** GIVEN EXERCISE **
Return all entries precisely as they stand, without the images.

** INPUT **
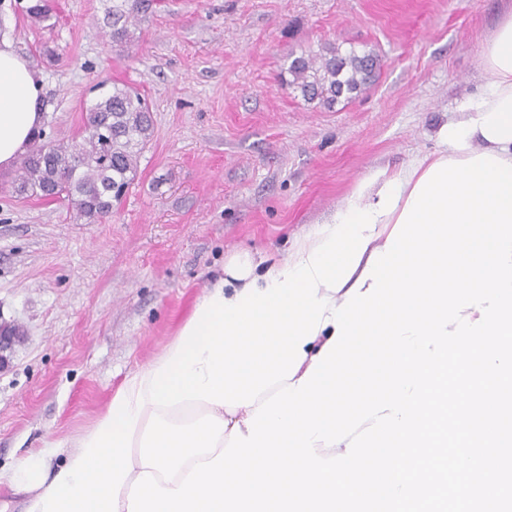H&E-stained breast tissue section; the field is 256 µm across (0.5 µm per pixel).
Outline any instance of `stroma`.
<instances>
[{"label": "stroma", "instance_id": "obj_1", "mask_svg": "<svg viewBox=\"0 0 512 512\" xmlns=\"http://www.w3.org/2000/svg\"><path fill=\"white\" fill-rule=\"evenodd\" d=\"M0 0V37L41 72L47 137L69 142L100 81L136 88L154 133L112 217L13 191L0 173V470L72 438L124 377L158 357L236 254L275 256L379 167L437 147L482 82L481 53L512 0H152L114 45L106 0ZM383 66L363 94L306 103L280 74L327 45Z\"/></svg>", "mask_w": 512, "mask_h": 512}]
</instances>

** SOLUTION TO THE PROBLEM **
H&E-stained breast tissue section; the field is 256 µm across (0.5 µm per pixel).
Outline any instance of `stroma`.
<instances>
[{"label": "stroma", "instance_id": "obj_1", "mask_svg": "<svg viewBox=\"0 0 512 512\" xmlns=\"http://www.w3.org/2000/svg\"><path fill=\"white\" fill-rule=\"evenodd\" d=\"M0 0V37L41 72L47 137L69 142L100 81L136 88L154 133L112 217L13 191L0 173V470L72 438L124 377L158 357L236 254L275 256L379 167L437 147L482 82L481 53L512 0H152L114 45L106 0ZM383 66L363 94L306 103L280 74L327 45Z\"/></svg>", "mask_w": 512, "mask_h": 512}]
</instances>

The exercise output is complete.